About this exercise: Upon reaching the line that contains "to [384 136]" in the records below, begin repeating every line exactly through the last one, skipping pictures.

Data extracts:
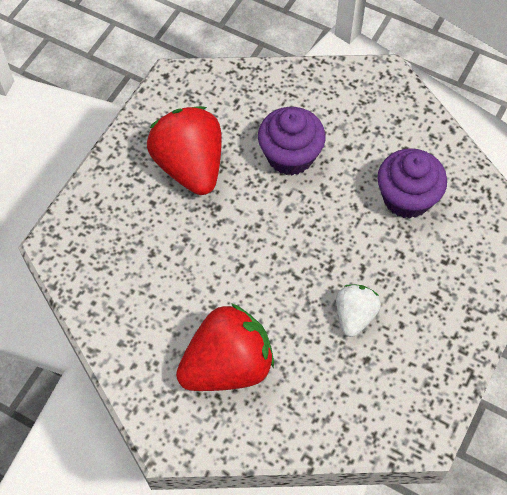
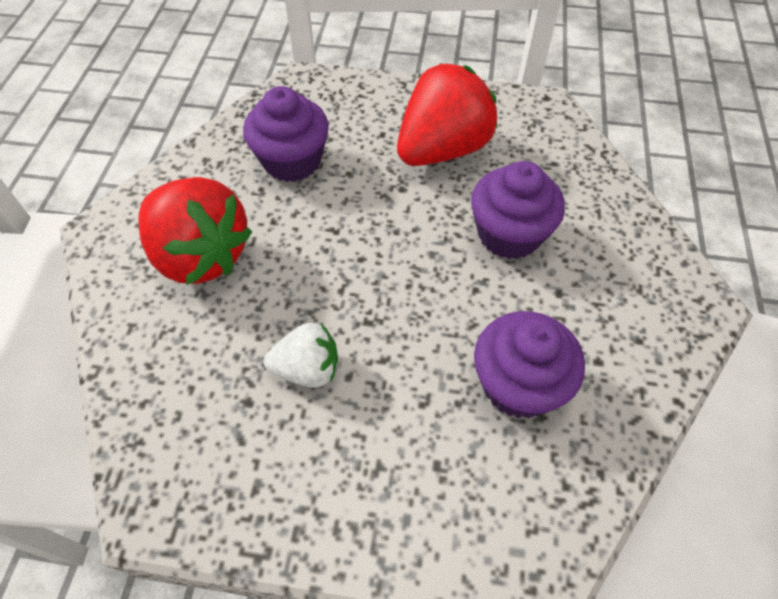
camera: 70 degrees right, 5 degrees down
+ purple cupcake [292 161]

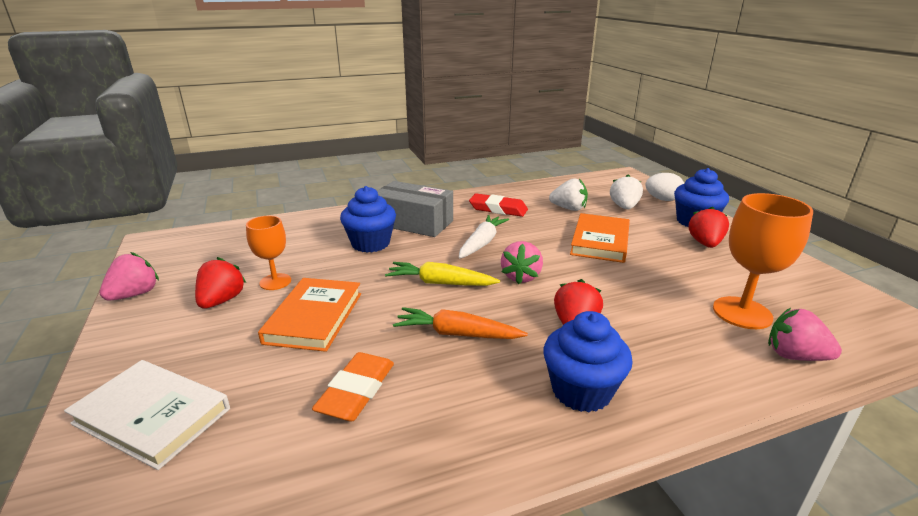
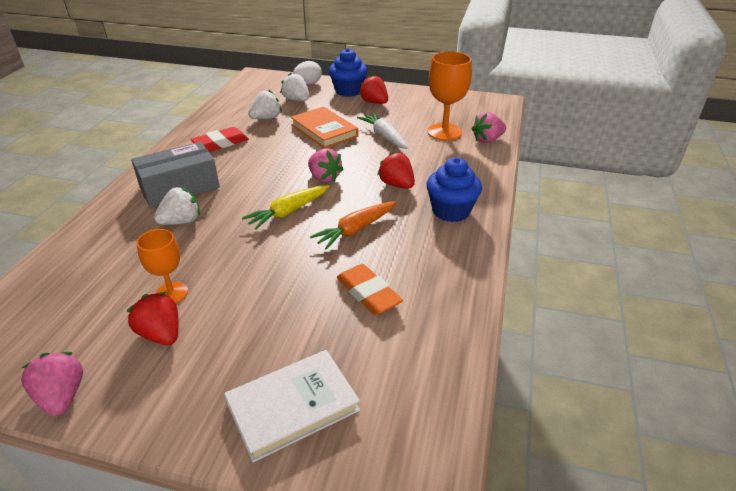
camera: 55 degrees left, 10 degrees up
- orange book [314 317]
~ blue cupcake [370 243] to white strawberry [181 221]
~ white carrot [482 243] to [384 136]

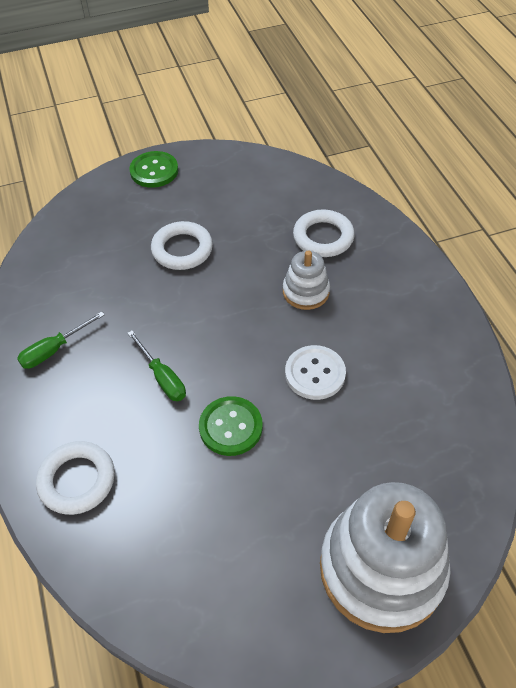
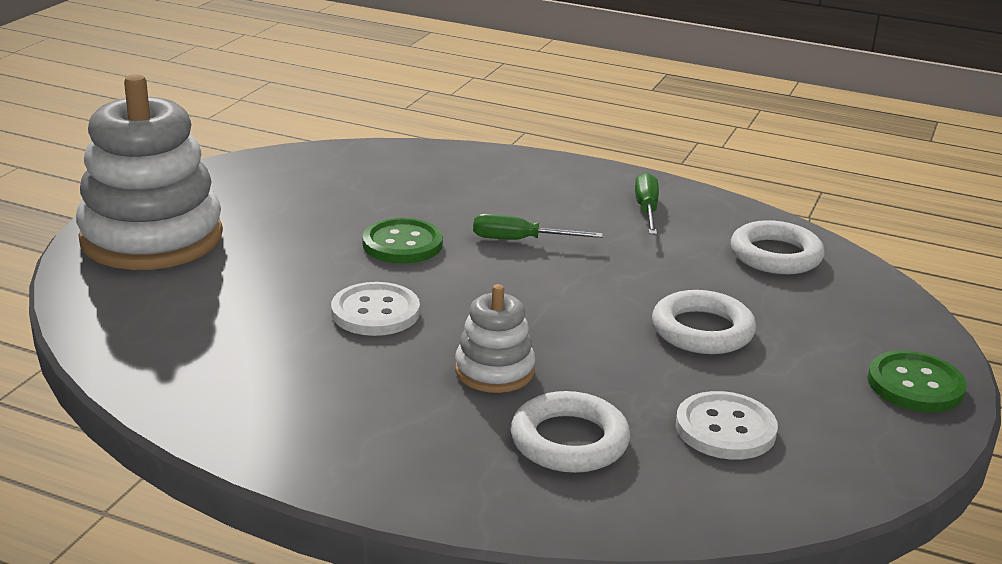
camera: 130 degrees right, 25 degrees down
~ white ring [77 480] to [775 255]
+ white button [725 429]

Answer to this problem:
~ white carrot [482 243] to [384 136]

camera: 130 degrees right, 25 degrees down
~ white ring [77 480] to [775 255]
+ white button [725 429]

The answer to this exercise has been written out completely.